Activity —
Lines from the one with "- op: insert" to the end of the material, both included: print them exactly and print nothing else. Omit the pictures.

Exercise data —

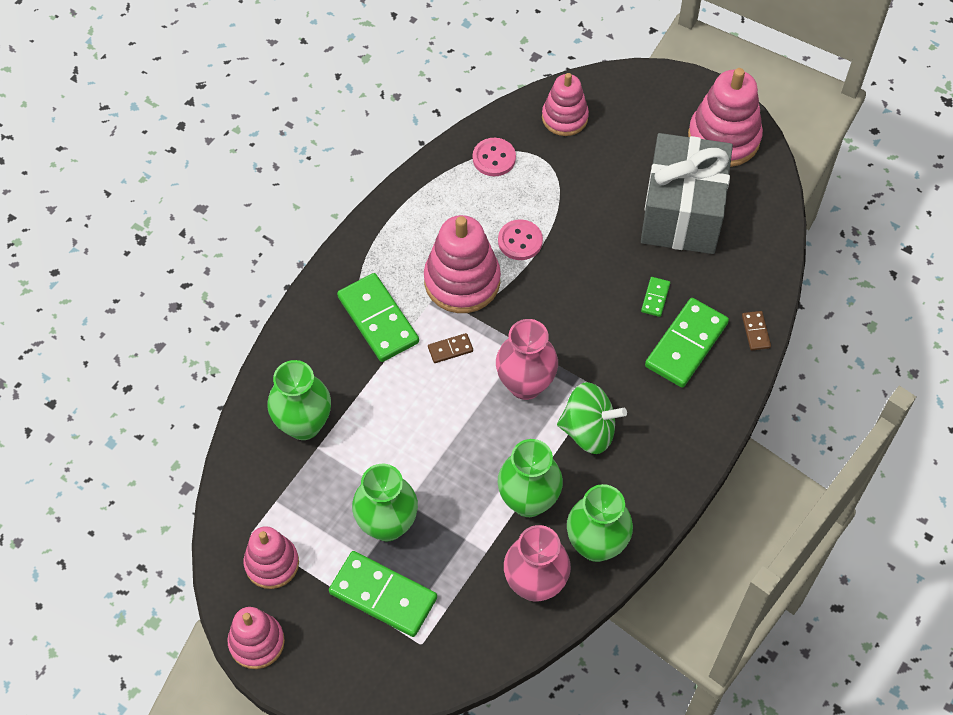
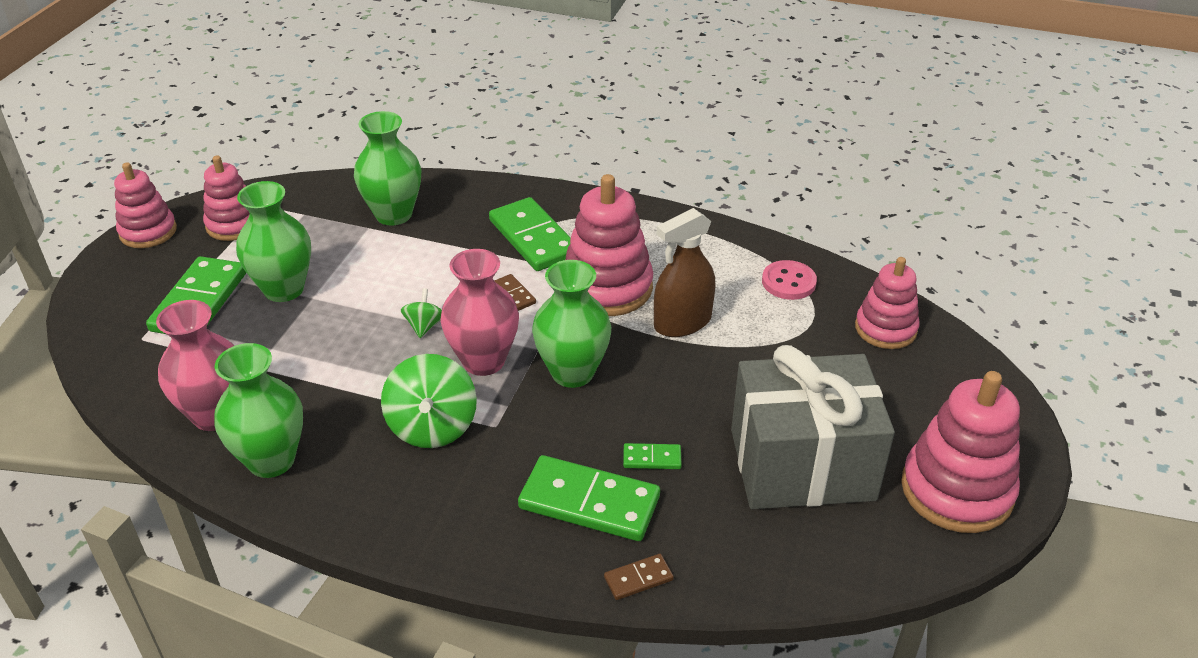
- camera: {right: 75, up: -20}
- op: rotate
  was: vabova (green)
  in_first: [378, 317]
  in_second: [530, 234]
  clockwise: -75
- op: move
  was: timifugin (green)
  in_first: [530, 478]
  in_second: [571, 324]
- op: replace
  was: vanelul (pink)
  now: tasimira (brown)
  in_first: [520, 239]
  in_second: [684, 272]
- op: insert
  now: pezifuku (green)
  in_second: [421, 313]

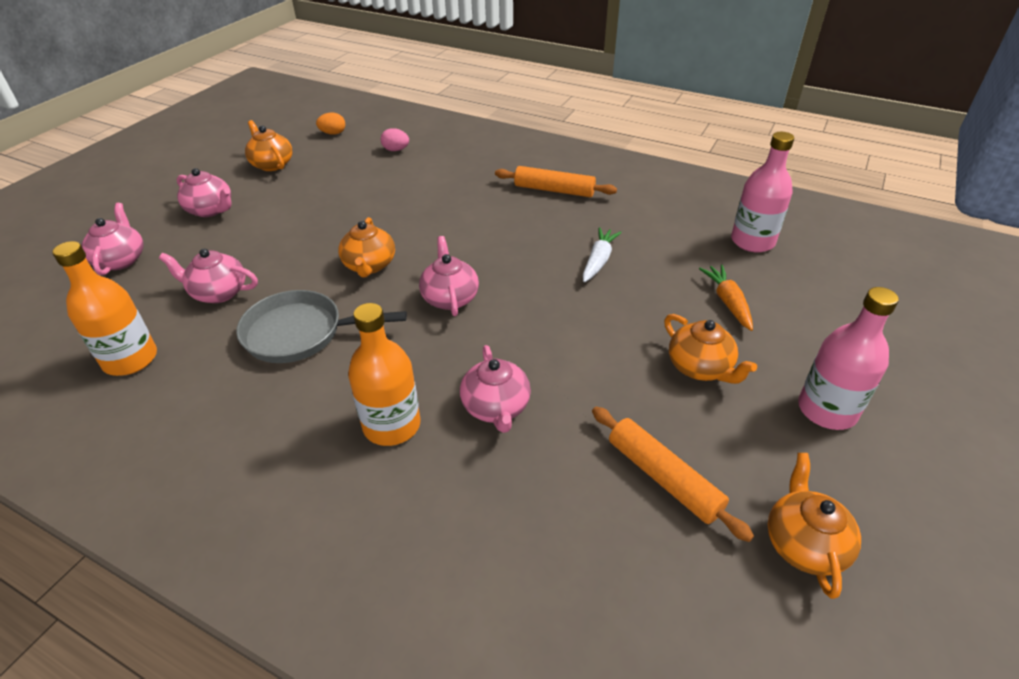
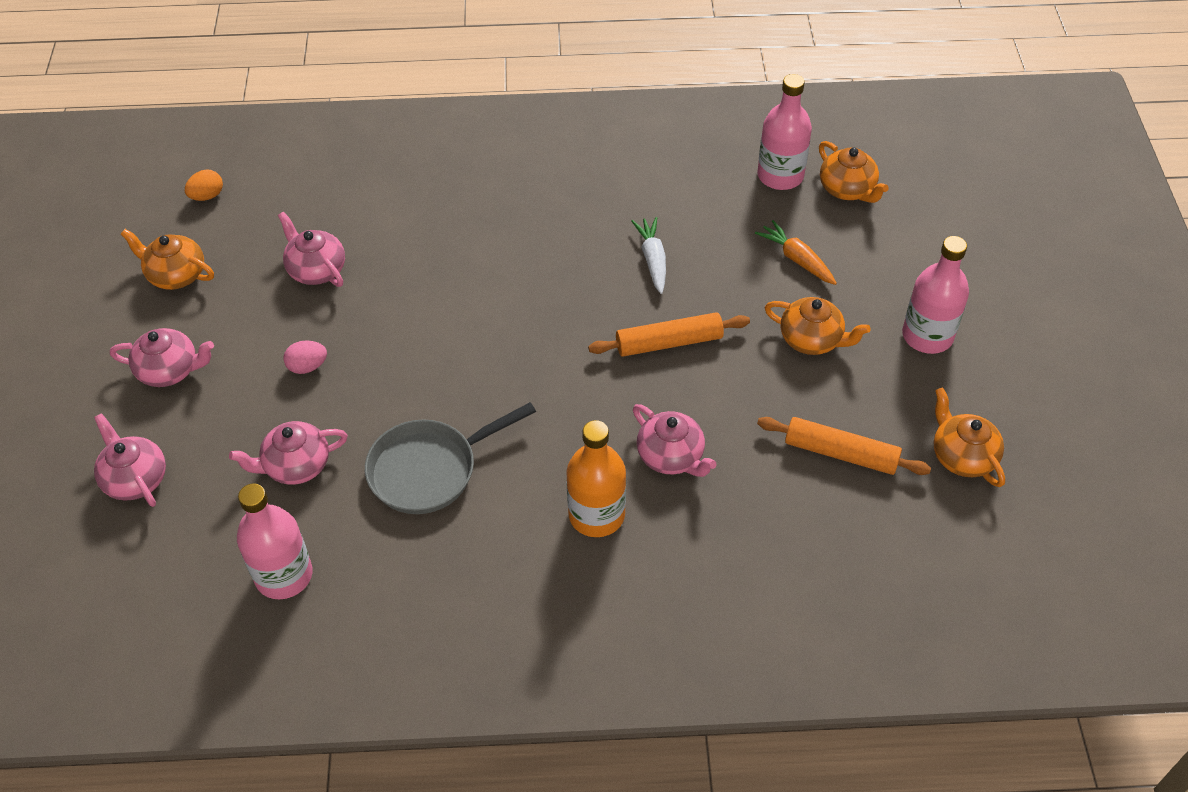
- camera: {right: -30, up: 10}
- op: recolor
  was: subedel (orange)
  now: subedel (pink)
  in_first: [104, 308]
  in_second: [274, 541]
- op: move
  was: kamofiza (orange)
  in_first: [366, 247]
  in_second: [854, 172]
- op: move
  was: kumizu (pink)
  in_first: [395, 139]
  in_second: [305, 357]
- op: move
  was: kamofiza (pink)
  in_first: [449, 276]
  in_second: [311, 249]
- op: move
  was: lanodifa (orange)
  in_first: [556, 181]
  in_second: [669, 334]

Reply —
- op: insert
  now: pezifuku (green)
  in_second: [421, 313]

- camera: {right: -30, up: 10}
- op: recolor
  was: subedel (orange)
  now: subedel (pink)
  in_first: [104, 308]
  in_second: [274, 541]
- op: move
  was: kamofiza (orange)
  in_first: [366, 247]
  in_second: [854, 172]
- op: move
  was: kumizu (pink)
  in_first: [395, 139]
  in_second: [305, 357]
- op: move
  was: kamofiza (pink)
  in_first: [449, 276]
  in_second: [311, 249]
- op: move
  was: lanodifa (orange)
  in_first: [556, 181]
  in_second: [669, 334]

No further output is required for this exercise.